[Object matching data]
-----
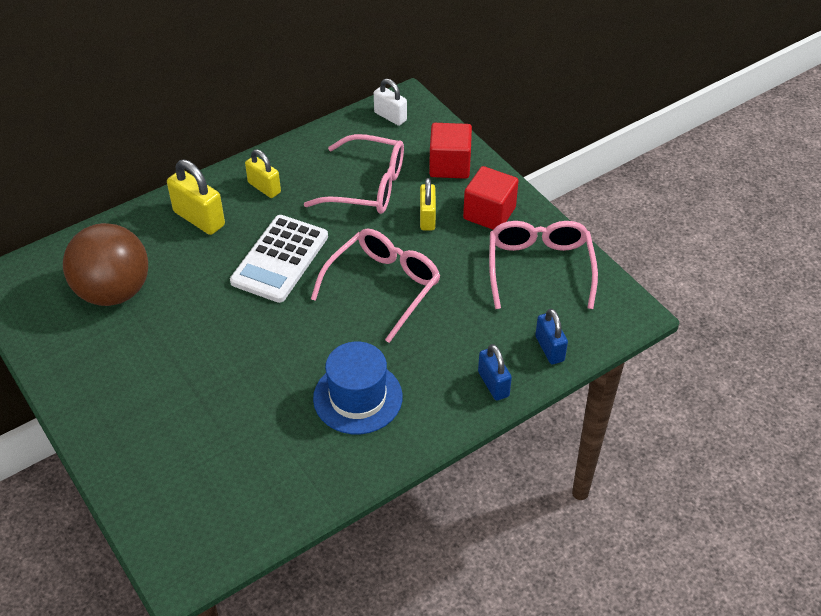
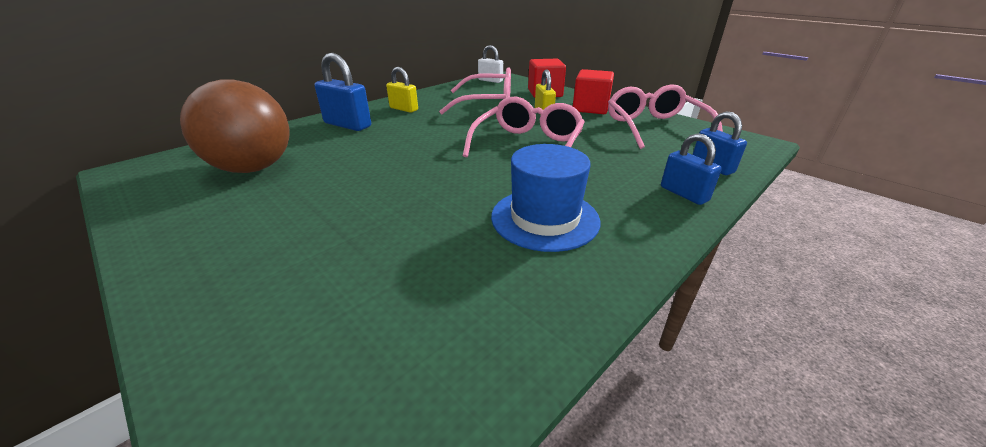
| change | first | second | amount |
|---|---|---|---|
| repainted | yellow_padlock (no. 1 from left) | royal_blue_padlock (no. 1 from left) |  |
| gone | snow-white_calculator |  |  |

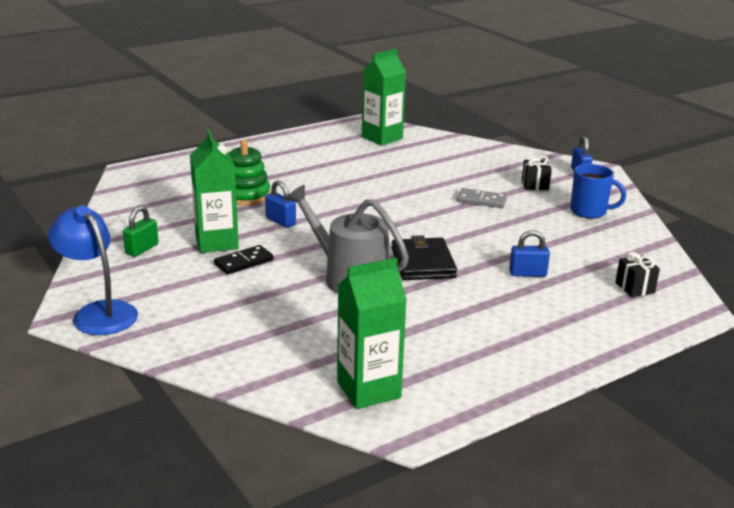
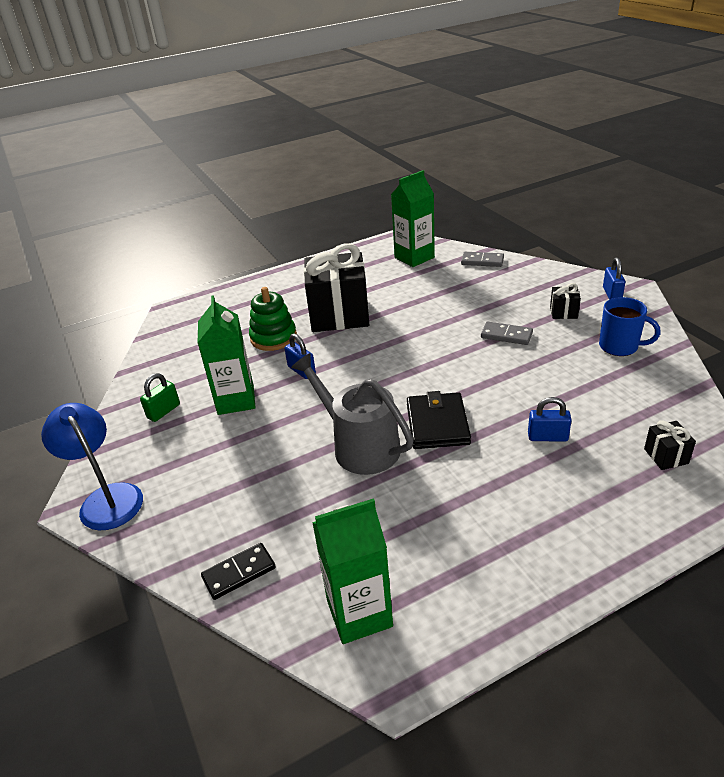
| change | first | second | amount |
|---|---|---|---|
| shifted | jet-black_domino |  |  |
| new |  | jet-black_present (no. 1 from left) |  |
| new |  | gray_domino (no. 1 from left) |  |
-----
▸ Task objective
Reproduce the data word for word, excluding its pictures.

▸ Your solution
| change | first | second | amount |
|---|---|---|---|
| repainted | yellow_padlock (no. 1 from left) | royal_blue_padlock (no. 1 from left) |  |
| gone | snow-white_calculator |  |  |

| change | first | second | amount |
|---|---|---|---|
| shifted | jet-black_domino |  |  |
| new |  | jet-black_present (no. 1 from left) |  |
| new |  | gray_domino (no. 1 from left) |  |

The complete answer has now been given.